[Scene difference descriptions]
--- --- ---

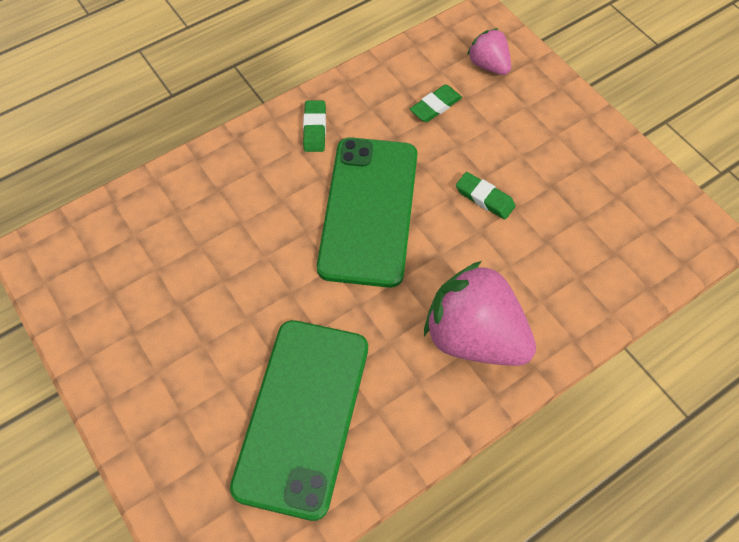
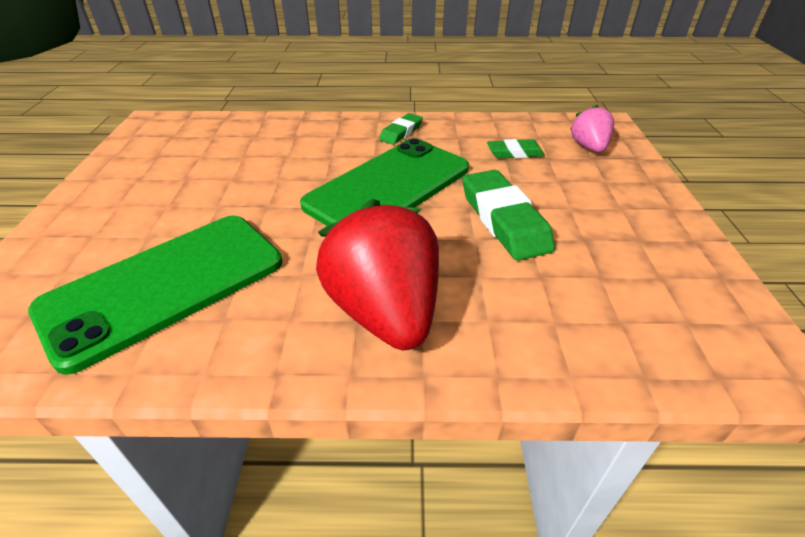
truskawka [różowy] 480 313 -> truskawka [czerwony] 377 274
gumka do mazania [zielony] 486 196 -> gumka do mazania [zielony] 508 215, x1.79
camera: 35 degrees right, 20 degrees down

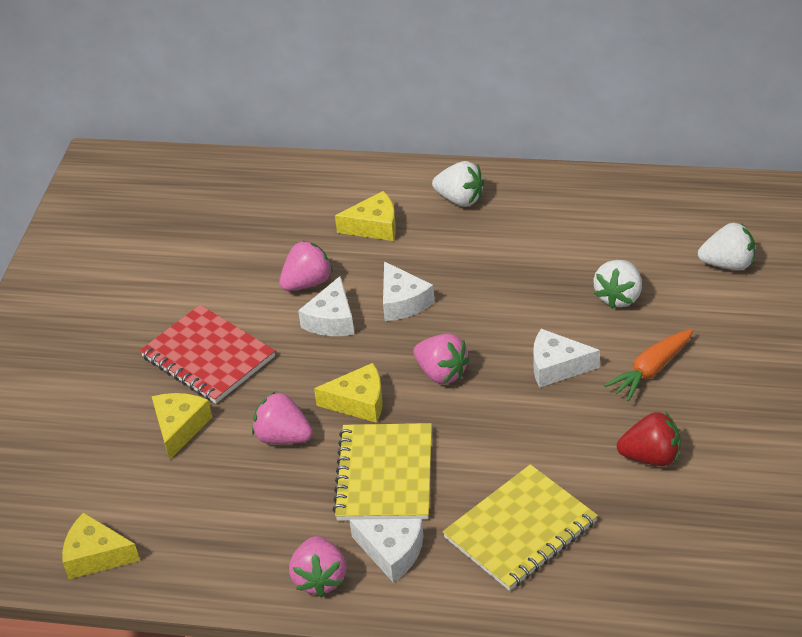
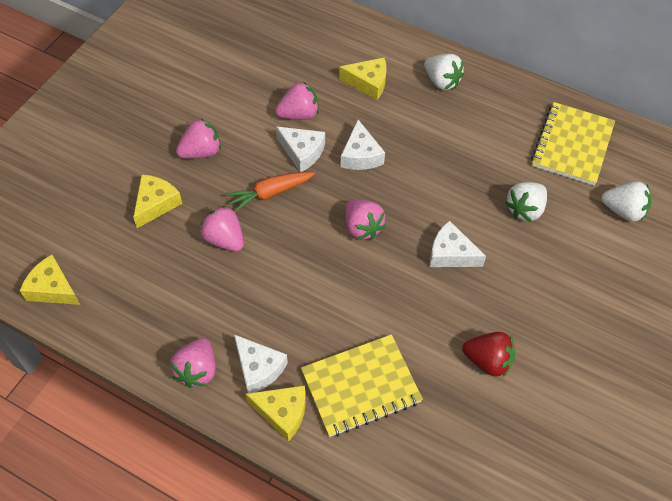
ser [żółty] 348 393 -> ser [żółty] 275 413, move
zeszyt [żółty] 382 472 -> zeszyt [żółty] 573 143, move
marchewka [pomarańczowy] 648 365 -> marchewka [pomarańczowy] 270 192, move
zeszyt [czerwony] 207 354 -> truskawka [różowy] 198 138
ser [biały] 326 306 -> ser [biały] 300 149, 90 degrees counterclockwise
camera: 15 degrees right, 15 degrees up

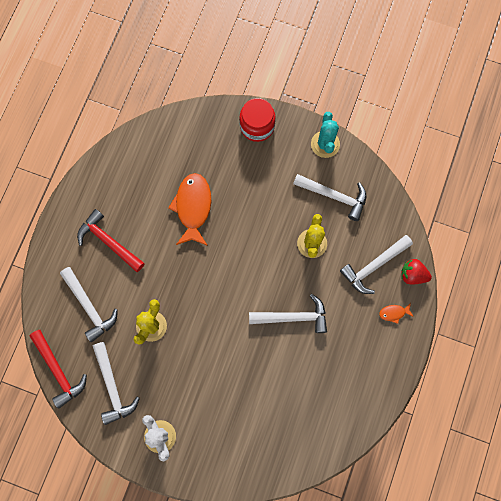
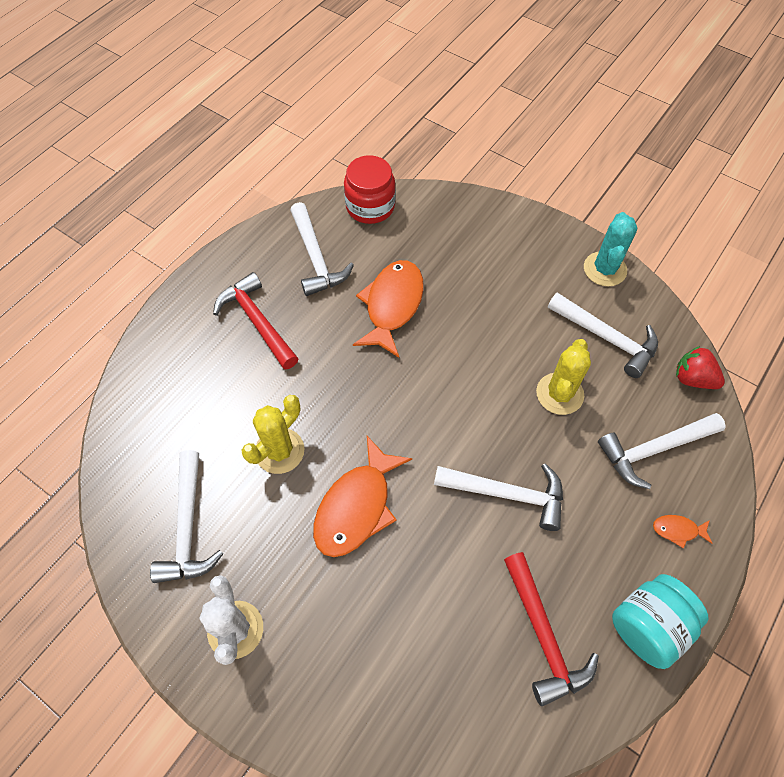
none -> ryba [pomarańczowy] 362 496
none -> słoik [turkusowy] 660 621
młotek [czerwony] 58 369 -> młotek [czerwony] 551 629, move
młotek [biały] 89 304 -> młotek [biały] 322 249, move
słoik [czerwony] 257 120 -> słoik [czerwony] 370 190, move
truskawka [czerwony] 416 271 -> truskawka [czerwony] 700 367, move
camera: 15 degrees right, 15 degrees down

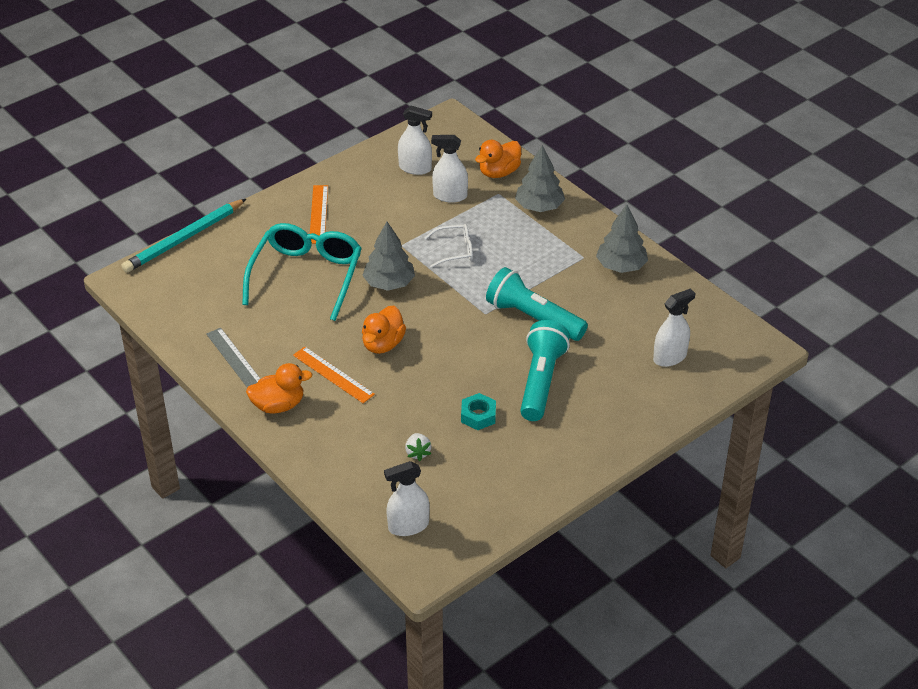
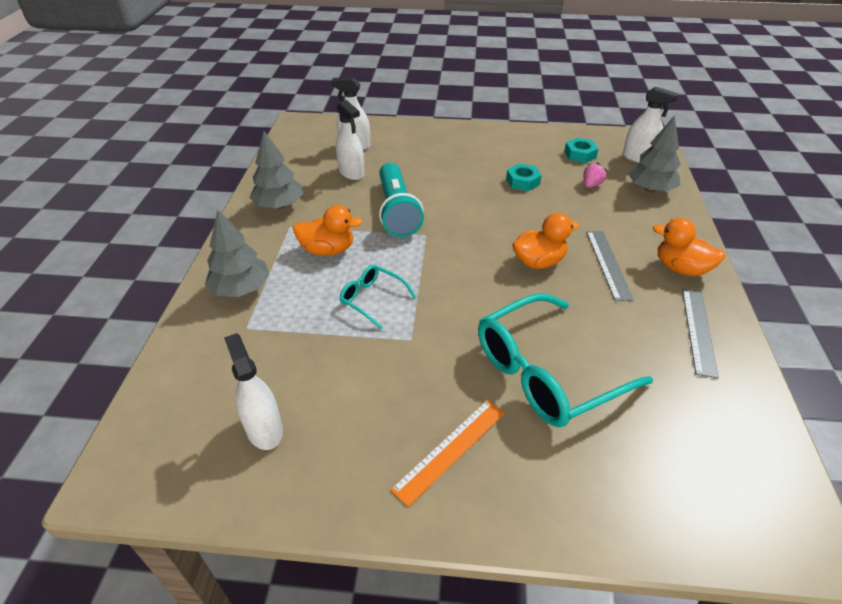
ołówek [turkusowy] 183 236 -> none
latarka [turkusowy] 545 370 -> none
none -> nakrętka [turkusowy] 581 150
drzewko [szary] 388 256 -> drzewko [szary] 654 153, move
spryskiwacz [biały] 449 169 -> spryskiwacz [biały] 350 140, move
kaczka [pomarańczowy] 498 159 -> kaczka [pomarańczowy] 327 230, move
linijka [pomarańczowy] 334 375 -> linijka [szary] 610 266
truskawka [biały] 418 447 -> truskawka [różowy] 595 175
okulary [biały] 449 246 -> okulary [turkusowy] 377 297
camera: 135 degrees left, 0 degrees up

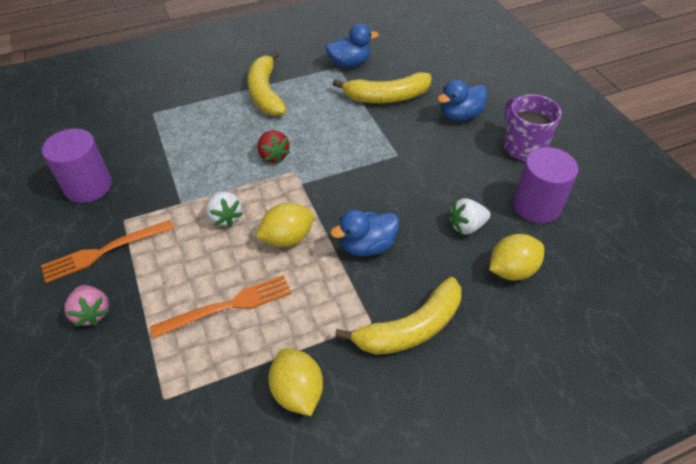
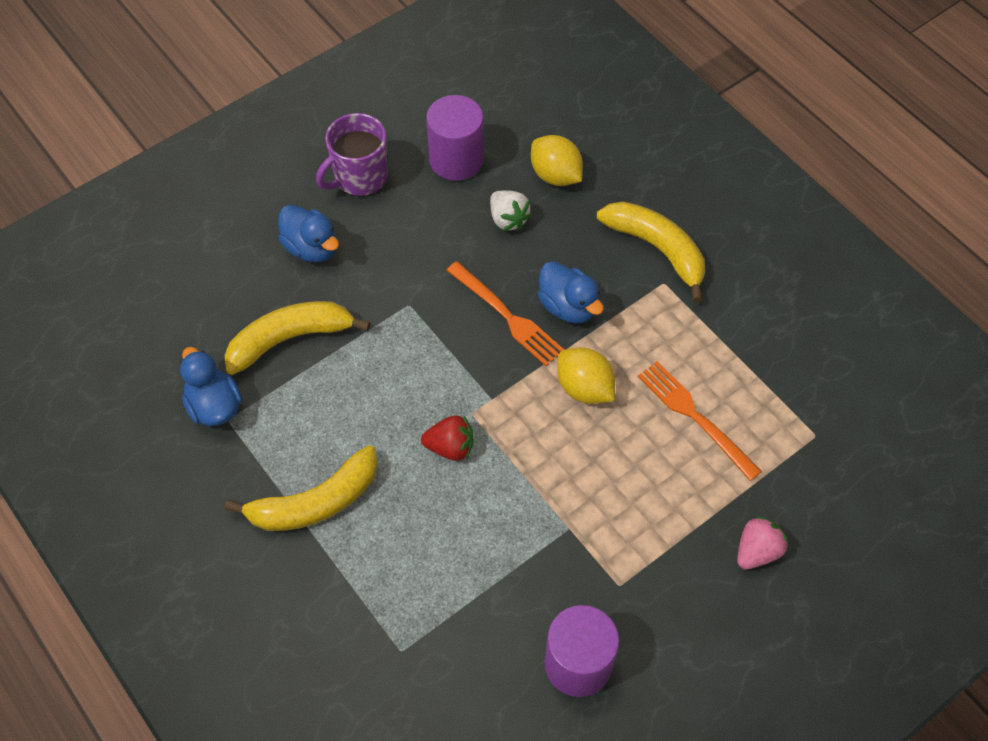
truskawka [biały] 224 209 -> none
cytryna [żółty] 296 382 -> none
widelec [pomarańczowy] 107 251 -> widelec [pomarańczowy] 505 313, move
truskawka [czerwony] 273 147 -> truskawka [czerwony] 447 438, 45 degrees clockwise
banan [żółty] 381 87 -> banan [żółty] 297 338, 90 degrees counterclockwise
camera: 105 degrees left, 10 degrees up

--- --- ---

| ASSIGNMENT |
The copy should match each line above exactly and contain no images.

| SOLUTION FOR THIS EXERCISE |
truskawka [różowy] 480 313 -> truskawka [czerwony] 377 274
gumka do mazania [zielony] 486 196 -> gumka do mazania [zielony] 508 215, x1.79
camera: 35 degrees right, 20 degrees down

ser [żółty] 348 393 -> ser [żółty] 275 413, move
zeszyt [żółty] 382 472 -> zeszyt [żółty] 573 143, move
marchewka [pomarańczowy] 648 365 -> marchewka [pomarańczowy] 270 192, move
zeszyt [czerwony] 207 354 -> truskawka [różowy] 198 138
ser [biały] 326 306 -> ser [biały] 300 149, 90 degrees counterclockwise
camera: 15 degrees right, 15 degrees up

none -> ryba [pomarańczowy] 362 496
none -> słoik [turkusowy] 660 621
młotek [czerwony] 58 369 -> młotek [czerwony] 551 629, move
młotek [biały] 89 304 -> młotek [biały] 322 249, move
słoik [czerwony] 257 120 -> słoik [czerwony] 370 190, move
truskawka [czerwony] 416 271 -> truskawka [czerwony] 700 367, move
camera: 15 degrees right, 15 degrees down

ołówek [turkusowy] 183 236 -> none
latarka [turkusowy] 545 370 -> none
none -> nakrętka [turkusowy] 581 150
drzewko [szary] 388 256 -> drzewko [szary] 654 153, move
spryskiwacz [biały] 449 169 -> spryskiwacz [biały] 350 140, move
kaczka [pomarańczowy] 498 159 -> kaczka [pomarańczowy] 327 230, move
linijka [pomarańczowy] 334 375 -> linijka [szary] 610 266
truskawka [biały] 418 447 -> truskawka [różowy] 595 175
okulary [biały] 449 246 -> okulary [turkusowy] 377 297
camera: 135 degrees left, 0 degrees up

truskawka [biały] 224 209 -> none
cytryna [żółty] 296 382 -> none
widelec [pomarańczowy] 107 251 -> widelec [pomarańczowy] 505 313, move
truskawka [czerwony] 273 147 -> truskawka [czerwony] 447 438, 45 degrees clockwise
banan [żółty] 381 87 -> banan [żółty] 297 338, 90 degrees counterclockwise
camera: 105 degrees left, 10 degrees up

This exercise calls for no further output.